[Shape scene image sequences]
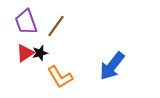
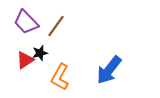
purple trapezoid: rotated 24 degrees counterclockwise
red triangle: moved 7 px down
blue arrow: moved 3 px left, 4 px down
orange L-shape: rotated 60 degrees clockwise
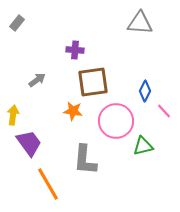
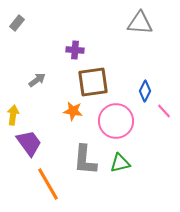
green triangle: moved 23 px left, 17 px down
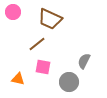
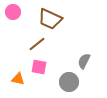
pink square: moved 4 px left
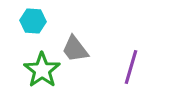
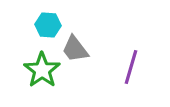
cyan hexagon: moved 15 px right, 4 px down
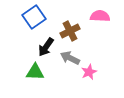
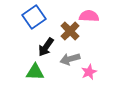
pink semicircle: moved 11 px left
brown cross: rotated 18 degrees counterclockwise
gray arrow: moved 1 px down; rotated 42 degrees counterclockwise
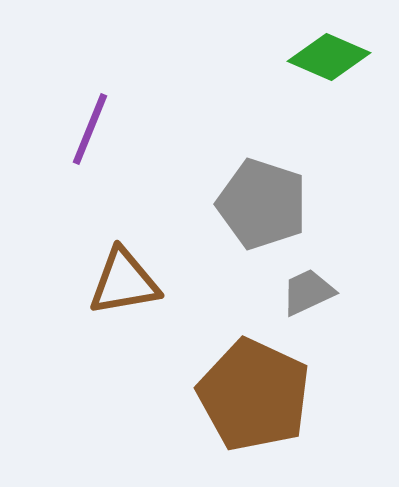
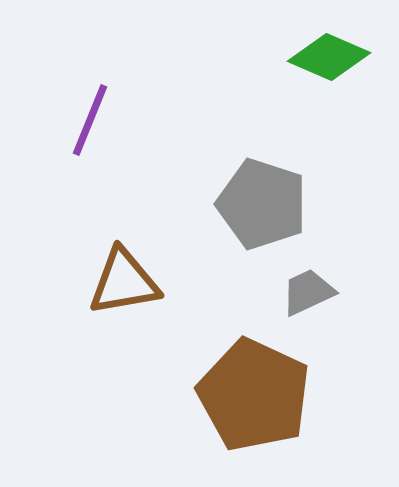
purple line: moved 9 px up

■ WHAT THE TASK REQUIRES
An exact reproduction of the data is required, with pictures excluded.

■ OUTPUT FOR THIS TASK
purple trapezoid: rotated 24 degrees counterclockwise
red triangle: moved 7 px down
blue arrow: moved 3 px left, 4 px down
orange L-shape: rotated 60 degrees clockwise
green triangle: moved 23 px left, 17 px down
pink square: moved 4 px left
cyan hexagon: moved 15 px right, 4 px down
pink semicircle: moved 11 px left
brown cross: rotated 18 degrees counterclockwise
gray arrow: moved 1 px down; rotated 42 degrees counterclockwise
purple line: moved 9 px up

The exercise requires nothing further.